Data to process

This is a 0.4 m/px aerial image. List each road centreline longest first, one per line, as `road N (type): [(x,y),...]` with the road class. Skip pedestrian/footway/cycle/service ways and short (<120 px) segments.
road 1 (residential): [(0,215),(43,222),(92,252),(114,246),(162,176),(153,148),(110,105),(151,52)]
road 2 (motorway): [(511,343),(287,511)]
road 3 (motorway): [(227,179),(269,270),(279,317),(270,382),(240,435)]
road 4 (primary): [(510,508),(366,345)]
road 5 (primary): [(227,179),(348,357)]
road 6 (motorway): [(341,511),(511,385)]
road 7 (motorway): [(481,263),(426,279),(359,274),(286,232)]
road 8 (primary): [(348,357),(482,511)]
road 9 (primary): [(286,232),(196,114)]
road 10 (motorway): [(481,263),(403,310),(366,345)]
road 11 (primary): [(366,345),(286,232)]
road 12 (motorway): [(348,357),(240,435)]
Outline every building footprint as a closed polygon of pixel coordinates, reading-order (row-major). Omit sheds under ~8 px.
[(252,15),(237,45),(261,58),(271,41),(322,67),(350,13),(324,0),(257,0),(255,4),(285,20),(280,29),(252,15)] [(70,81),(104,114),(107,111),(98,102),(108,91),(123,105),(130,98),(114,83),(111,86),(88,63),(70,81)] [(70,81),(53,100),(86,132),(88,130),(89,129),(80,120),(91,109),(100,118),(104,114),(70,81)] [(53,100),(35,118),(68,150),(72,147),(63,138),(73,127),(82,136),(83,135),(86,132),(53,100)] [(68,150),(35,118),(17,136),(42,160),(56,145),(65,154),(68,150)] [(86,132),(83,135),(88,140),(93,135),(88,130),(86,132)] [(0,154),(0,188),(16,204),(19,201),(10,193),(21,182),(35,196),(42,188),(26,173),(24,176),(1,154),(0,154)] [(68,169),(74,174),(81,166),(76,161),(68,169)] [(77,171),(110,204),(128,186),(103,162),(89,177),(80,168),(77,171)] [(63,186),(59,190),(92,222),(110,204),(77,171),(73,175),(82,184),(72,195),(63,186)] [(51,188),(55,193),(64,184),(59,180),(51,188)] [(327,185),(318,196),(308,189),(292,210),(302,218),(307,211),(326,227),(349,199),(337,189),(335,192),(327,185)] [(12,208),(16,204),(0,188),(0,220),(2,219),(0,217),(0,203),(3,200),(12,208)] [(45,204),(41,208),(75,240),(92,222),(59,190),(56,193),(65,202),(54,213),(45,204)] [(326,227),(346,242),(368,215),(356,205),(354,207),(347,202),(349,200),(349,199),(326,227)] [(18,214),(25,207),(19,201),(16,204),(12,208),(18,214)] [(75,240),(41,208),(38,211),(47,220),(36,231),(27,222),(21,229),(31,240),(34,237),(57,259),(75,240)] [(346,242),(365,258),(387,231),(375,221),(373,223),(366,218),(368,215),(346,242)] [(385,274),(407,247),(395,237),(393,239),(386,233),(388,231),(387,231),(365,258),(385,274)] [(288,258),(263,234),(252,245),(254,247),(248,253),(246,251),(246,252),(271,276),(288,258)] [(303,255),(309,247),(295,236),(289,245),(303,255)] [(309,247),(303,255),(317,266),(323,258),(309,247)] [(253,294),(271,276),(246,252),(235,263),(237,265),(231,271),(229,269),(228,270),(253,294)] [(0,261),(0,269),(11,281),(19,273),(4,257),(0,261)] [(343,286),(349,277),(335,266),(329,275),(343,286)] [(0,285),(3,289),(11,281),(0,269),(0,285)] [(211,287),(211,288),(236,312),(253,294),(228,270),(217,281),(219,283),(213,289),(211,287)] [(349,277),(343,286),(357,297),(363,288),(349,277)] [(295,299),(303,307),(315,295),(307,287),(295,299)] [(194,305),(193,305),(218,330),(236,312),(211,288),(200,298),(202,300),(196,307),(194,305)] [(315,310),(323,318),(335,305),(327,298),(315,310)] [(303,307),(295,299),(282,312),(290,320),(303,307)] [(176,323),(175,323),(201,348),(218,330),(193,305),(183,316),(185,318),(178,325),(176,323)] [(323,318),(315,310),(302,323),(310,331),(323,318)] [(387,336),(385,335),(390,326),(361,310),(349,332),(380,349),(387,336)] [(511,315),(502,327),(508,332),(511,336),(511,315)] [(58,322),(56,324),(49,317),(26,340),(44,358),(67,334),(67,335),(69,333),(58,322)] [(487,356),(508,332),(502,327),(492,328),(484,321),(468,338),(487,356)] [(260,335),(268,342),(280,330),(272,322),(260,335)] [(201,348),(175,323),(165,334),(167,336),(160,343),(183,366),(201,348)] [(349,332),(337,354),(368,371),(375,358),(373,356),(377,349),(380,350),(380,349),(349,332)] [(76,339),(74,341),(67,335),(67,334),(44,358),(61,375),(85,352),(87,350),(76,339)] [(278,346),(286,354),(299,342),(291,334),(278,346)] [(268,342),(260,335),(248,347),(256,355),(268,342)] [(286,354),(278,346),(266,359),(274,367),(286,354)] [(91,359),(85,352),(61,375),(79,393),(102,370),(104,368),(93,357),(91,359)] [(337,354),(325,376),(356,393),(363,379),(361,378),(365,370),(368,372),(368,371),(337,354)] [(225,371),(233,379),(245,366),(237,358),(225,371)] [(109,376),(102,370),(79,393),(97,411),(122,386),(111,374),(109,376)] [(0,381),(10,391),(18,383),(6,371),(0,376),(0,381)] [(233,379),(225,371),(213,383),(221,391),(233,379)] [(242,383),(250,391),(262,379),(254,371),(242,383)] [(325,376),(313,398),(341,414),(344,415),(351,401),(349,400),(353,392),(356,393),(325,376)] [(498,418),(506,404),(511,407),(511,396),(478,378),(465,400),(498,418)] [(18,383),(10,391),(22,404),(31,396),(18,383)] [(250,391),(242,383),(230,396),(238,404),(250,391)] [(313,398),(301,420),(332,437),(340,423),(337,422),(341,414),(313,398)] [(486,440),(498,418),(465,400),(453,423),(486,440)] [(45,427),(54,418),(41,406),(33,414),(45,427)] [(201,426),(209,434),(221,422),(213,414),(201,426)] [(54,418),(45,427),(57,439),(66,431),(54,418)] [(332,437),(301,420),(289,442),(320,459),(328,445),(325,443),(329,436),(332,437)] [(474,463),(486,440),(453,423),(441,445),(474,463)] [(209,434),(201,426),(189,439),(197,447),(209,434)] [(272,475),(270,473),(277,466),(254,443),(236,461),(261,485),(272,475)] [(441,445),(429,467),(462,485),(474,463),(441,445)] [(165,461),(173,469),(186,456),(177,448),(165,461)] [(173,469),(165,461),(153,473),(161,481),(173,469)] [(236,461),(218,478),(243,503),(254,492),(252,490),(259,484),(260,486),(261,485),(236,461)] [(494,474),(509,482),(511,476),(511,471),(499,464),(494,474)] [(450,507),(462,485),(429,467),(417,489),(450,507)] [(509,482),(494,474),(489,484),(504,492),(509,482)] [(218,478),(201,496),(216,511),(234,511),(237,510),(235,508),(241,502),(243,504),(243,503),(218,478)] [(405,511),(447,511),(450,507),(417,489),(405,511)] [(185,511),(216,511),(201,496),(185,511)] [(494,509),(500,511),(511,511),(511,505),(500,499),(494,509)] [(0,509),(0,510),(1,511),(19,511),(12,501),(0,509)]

Work to do
Can you transcribe every one of the lines above character for character, with nothing changed?

Solved exercise
This is a 0.4 m/px aerial image. List each road centreline longest first, one per line, as `road N (type): [(x,y),...]` with the road class. Skip pedestrian/footway/cycle/service ways and short (<120 px) segments.
road 1 (residential): [(0,215),(43,222),(92,252),(114,246),(162,176),(153,148),(110,105),(151,52)]
road 2 (motorway): [(511,343),(287,511)]
road 3 (motorway): [(227,179),(269,270),(279,317),(270,382),(240,435)]
road 4 (primary): [(510,508),(366,345)]
road 5 (primary): [(227,179),(348,357)]
road 6 (motorway): [(341,511),(511,385)]
road 7 (motorway): [(481,263),(426,279),(359,274),(286,232)]
road 8 (primary): [(348,357),(482,511)]
road 9 (primary): [(286,232),(196,114)]
road 10 (motorway): [(481,263),(403,310),(366,345)]
road 11 (primary): [(366,345),(286,232)]
road 12 (motorway): [(348,357),(240,435)]
Outline every building footprint as a closed polygon of pixel coordinates, reading-order (row-major). Omit sheds under ~8 px.
[(252,15),(237,45),(261,58),(271,41),(322,67),(350,13),(324,0),(257,0),(255,4),(285,20),(280,29),(252,15)] [(70,81),(104,114),(107,111),(98,102),(108,91),(123,105),(130,98),(114,83),(111,86),(88,63),(70,81)] [(70,81),(53,100),(86,132),(88,130),(89,129),(80,120),(91,109),(100,118),(104,114),(70,81)] [(53,100),(35,118),(68,150),(72,147),(63,138),(73,127),(82,136),(83,135),(86,132),(53,100)] [(68,150),(35,118),(17,136),(42,160),(56,145),(65,154),(68,150)] [(86,132),(83,135),(88,140),(93,135),(88,130),(86,132)] [(0,154),(0,188),(16,204),(19,201),(10,193),(21,182),(35,196),(42,188),(26,173),(24,176),(1,154),(0,154)] [(68,169),(74,174),(81,166),(76,161),(68,169)] [(77,171),(110,204),(128,186),(103,162),(89,177),(80,168),(77,171)] [(63,186),(59,190),(92,222),(110,204),(77,171),(73,175),(82,184),(72,195),(63,186)] [(51,188),(55,193),(64,184),(59,180),(51,188)] [(327,185),(318,196),(308,189),(292,210),(302,218),(307,211),(326,227),(349,199),(337,189),(335,192),(327,185)] [(12,208),(16,204),(0,188),(0,220),(2,219),(0,217),(0,203),(3,200),(12,208)] [(45,204),(41,208),(75,240),(92,222),(59,190),(56,193),(65,202),(54,213),(45,204)] [(326,227),(346,242),(368,215),(356,205),(354,207),(347,202),(349,200),(349,199),(326,227)] [(18,214),(25,207),(19,201),(16,204),(12,208),(18,214)] [(75,240),(41,208),(38,211),(47,220),(36,231),(27,222),(21,229),(31,240),(34,237),(57,259),(75,240)] [(346,242),(365,258),(387,231),(375,221),(373,223),(366,218),(368,215),(346,242)] [(385,274),(407,247),(395,237),(393,239),(386,233),(388,231),(387,231),(365,258),(385,274)] [(288,258),(263,234),(252,245),(254,247),(248,253),(246,251),(246,252),(271,276),(288,258)] [(303,255),(309,247),(295,236),(289,245),(303,255)] [(309,247),(303,255),(317,266),(323,258),(309,247)] [(253,294),(271,276),(246,252),(235,263),(237,265),(231,271),(229,269),(228,270),(253,294)] [(0,261),(0,269),(11,281),(19,273),(4,257),(0,261)] [(343,286),(349,277),(335,266),(329,275),(343,286)] [(0,285),(3,289),(11,281),(0,269),(0,285)] [(211,287),(211,288),(236,312),(253,294),(228,270),(217,281),(219,283),(213,289),(211,287)] [(349,277),(343,286),(357,297),(363,288),(349,277)] [(295,299),(303,307),(315,295),(307,287),(295,299)] [(194,305),(193,305),(218,330),(236,312),(211,288),(200,298),(202,300),(196,307),(194,305)] [(315,310),(323,318),(335,305),(327,298),(315,310)] [(303,307),(295,299),(282,312),(290,320),(303,307)] [(176,323),(175,323),(201,348),(218,330),(193,305),(183,316),(185,318),(178,325),(176,323)] [(323,318),(315,310),(302,323),(310,331),(323,318)] [(387,336),(385,335),(390,326),(361,310),(349,332),(380,349),(387,336)] [(511,315),(502,327),(508,332),(511,336),(511,315)] [(58,322),(56,324),(49,317),(26,340),(44,358),(67,334),(67,335),(69,333),(58,322)] [(487,356),(508,332),(502,327),(492,328),(484,321),(468,338),(487,356)] [(260,335),(268,342),(280,330),(272,322),(260,335)] [(201,348),(175,323),(165,334),(167,336),(160,343),(183,366),(201,348)] [(349,332),(337,354),(368,371),(375,358),(373,356),(377,349),(380,350),(380,349),(349,332)] [(76,339),(74,341),(67,335),(67,334),(44,358),(61,375),(85,352),(87,350),(76,339)] [(278,346),(286,354),(299,342),(291,334),(278,346)] [(268,342),(260,335),(248,347),(256,355),(268,342)] [(286,354),(278,346),(266,359),(274,367),(286,354)] [(91,359),(85,352),(61,375),(79,393),(102,370),(104,368),(93,357),(91,359)] [(337,354),(325,376),(356,393),(363,379),(361,378),(365,370),(368,372),(368,371),(337,354)] [(225,371),(233,379),(245,366),(237,358),(225,371)] [(109,376),(102,370),(79,393),(97,411),(122,386),(111,374),(109,376)] [(0,381),(10,391),(18,383),(6,371),(0,376),(0,381)] [(233,379),(225,371),(213,383),(221,391),(233,379)] [(242,383),(250,391),(262,379),(254,371),(242,383)] [(325,376),(313,398),(341,414),(344,415),(351,401),(349,400),(353,392),(356,393),(325,376)] [(498,418),(506,404),(511,407),(511,396),(478,378),(465,400),(498,418)] [(18,383),(10,391),(22,404),(31,396),(18,383)] [(250,391),(242,383),(230,396),(238,404),(250,391)] [(313,398),(301,420),(332,437),(340,423),(337,422),(341,414),(313,398)] [(486,440),(498,418),(465,400),(453,423),(486,440)] [(45,427),(54,418),(41,406),(33,414),(45,427)] [(201,426),(209,434),(221,422),(213,414),(201,426)] [(54,418),(45,427),(57,439),(66,431),(54,418)] [(332,437),(301,420),(289,442),(320,459),(328,445),(325,443),(329,436),(332,437)] [(474,463),(486,440),(453,423),(441,445),(474,463)] [(209,434),(201,426),(189,439),(197,447),(209,434)] [(272,475),(270,473),(277,466),(254,443),(236,461),(261,485),(272,475)] [(441,445),(429,467),(462,485),(474,463),(441,445)] [(165,461),(173,469),(186,456),(177,448),(165,461)] [(173,469),(165,461),(153,473),(161,481),(173,469)] [(236,461),(218,478),(243,503),(254,492),(252,490),(259,484),(260,486),(261,485),(236,461)] [(494,474),(509,482),(511,476),(511,471),(499,464),(494,474)] [(450,507),(462,485),(429,467),(417,489),(450,507)] [(509,482),(494,474),(489,484),(504,492),(509,482)] [(218,478),(201,496),(216,511),(234,511),(237,510),(235,508),(241,502),(243,504),(243,503),(218,478)] [(405,511),(447,511),(450,507),(417,489),(405,511)] [(185,511),(216,511),(201,496),(185,511)] [(494,509),(500,511),(511,511),(511,505),(500,499),(494,509)] [(0,509),(0,510),(1,511),(19,511),(12,501),(0,509)]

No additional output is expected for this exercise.